About this exercise :: An exact repetition of the data is required; no picture should appear in it.

Records ::
================

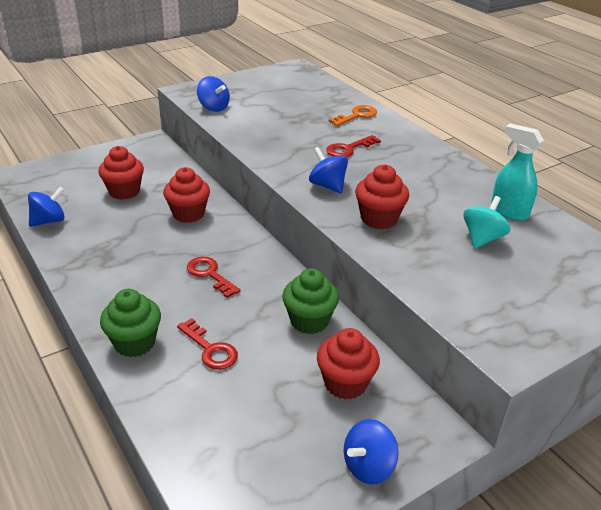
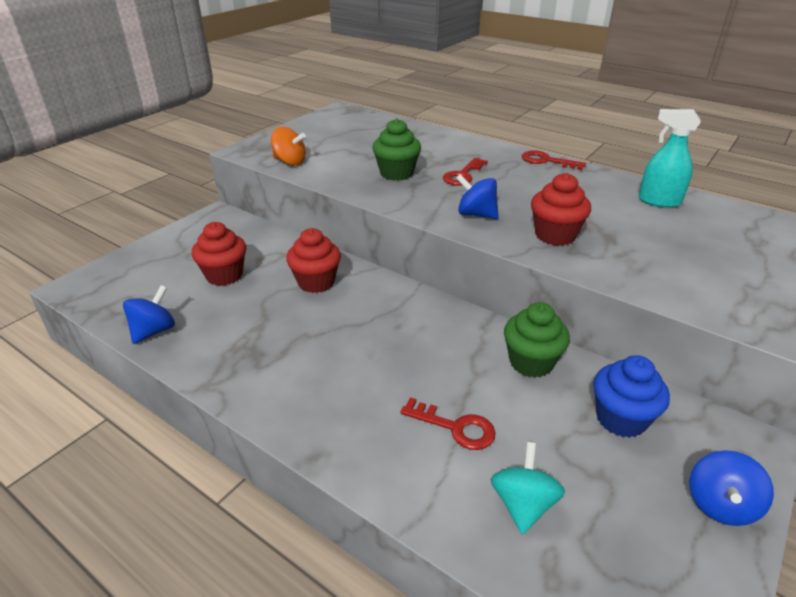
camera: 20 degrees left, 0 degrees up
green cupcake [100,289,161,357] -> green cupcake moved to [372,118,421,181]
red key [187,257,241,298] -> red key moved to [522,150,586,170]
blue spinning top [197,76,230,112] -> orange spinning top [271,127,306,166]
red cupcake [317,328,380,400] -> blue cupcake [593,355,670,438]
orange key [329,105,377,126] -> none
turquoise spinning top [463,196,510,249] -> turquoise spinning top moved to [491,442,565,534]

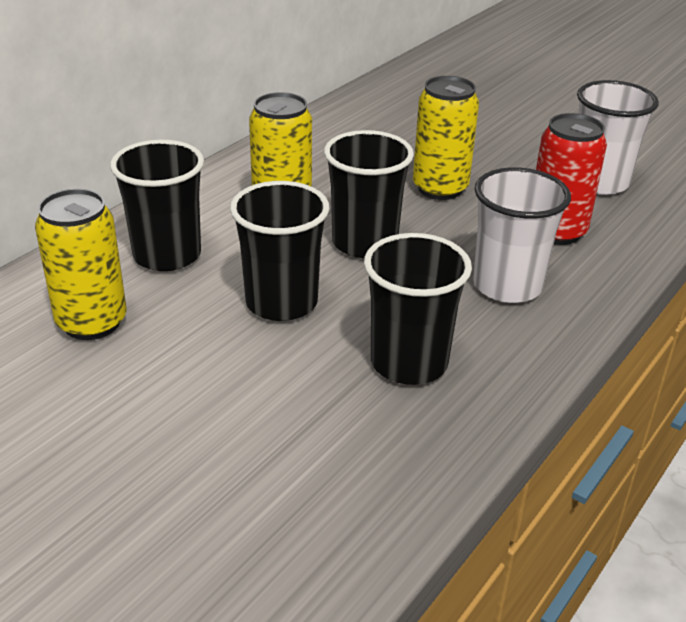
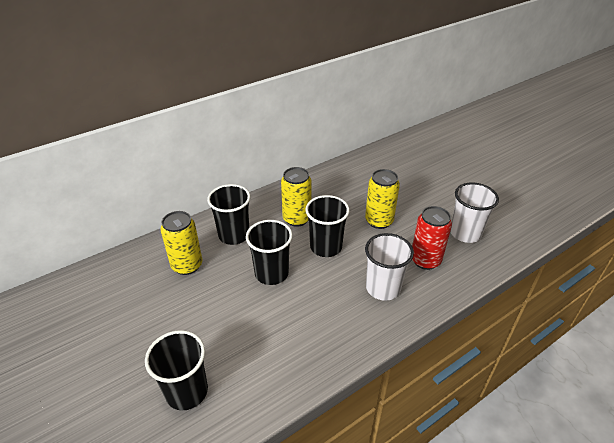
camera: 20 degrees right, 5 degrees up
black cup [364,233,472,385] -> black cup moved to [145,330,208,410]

================

Answer to this task ::
camera: 20 degrees left, 0 degrees up
green cupcake [100,289,161,357] -> green cupcake moved to [372,118,421,181]
red key [187,257,241,298] -> red key moved to [522,150,586,170]
blue spinning top [197,76,230,112] -> orange spinning top [271,127,306,166]
red cupcake [317,328,380,400] -> blue cupcake [593,355,670,438]
orange key [329,105,377,126] -> none
turquoise spinning top [463,196,510,249] -> turquoise spinning top moved to [491,442,565,534]

camera: 20 degrees right, 5 degrees up
black cup [364,233,472,385] -> black cup moved to [145,330,208,410]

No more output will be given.